PROBLEM TO SOLVE - Look in the material below for the line holding "<209,164,252,245> to <383,249,424,336>". Set it down exactly, with each later line up to and including the line holding "orange cheese <250,362,317,438>".
===
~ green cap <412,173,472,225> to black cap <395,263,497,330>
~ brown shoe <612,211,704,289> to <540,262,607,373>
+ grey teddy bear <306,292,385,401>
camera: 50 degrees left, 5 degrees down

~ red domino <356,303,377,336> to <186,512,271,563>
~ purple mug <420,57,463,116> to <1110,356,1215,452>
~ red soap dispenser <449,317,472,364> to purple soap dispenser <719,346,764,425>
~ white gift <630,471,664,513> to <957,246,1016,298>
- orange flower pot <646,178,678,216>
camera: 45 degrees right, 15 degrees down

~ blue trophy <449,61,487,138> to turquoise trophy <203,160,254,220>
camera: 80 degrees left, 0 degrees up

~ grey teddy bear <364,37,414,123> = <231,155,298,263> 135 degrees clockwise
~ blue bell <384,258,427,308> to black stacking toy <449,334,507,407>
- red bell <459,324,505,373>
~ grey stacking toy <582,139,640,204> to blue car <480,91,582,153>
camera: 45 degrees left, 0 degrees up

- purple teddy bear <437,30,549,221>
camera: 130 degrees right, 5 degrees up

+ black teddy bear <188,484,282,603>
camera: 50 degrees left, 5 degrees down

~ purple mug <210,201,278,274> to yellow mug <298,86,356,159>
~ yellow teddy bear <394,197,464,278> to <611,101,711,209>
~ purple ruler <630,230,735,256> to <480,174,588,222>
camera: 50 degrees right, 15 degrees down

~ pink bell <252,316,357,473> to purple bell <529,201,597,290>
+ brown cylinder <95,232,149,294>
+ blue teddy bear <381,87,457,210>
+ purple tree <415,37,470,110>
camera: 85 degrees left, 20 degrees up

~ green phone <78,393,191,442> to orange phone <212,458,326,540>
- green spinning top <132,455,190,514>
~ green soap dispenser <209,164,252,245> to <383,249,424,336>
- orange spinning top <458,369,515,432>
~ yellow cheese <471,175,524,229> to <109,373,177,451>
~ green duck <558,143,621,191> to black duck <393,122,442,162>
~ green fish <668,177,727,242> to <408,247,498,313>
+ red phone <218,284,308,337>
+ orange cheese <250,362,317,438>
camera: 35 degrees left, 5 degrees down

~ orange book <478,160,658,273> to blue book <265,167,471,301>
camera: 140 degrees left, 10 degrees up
===
ANSWER TO THE PROBLEM -
~ green soap dispenser <209,164,252,245> to <383,249,424,336>
- orange spinning top <458,369,515,432>
~ yellow cheese <471,175,524,229> to <109,373,177,451>
~ green duck <558,143,621,191> to black duck <393,122,442,162>
~ green fish <668,177,727,242> to <408,247,498,313>
+ red phone <218,284,308,337>
+ orange cheese <250,362,317,438>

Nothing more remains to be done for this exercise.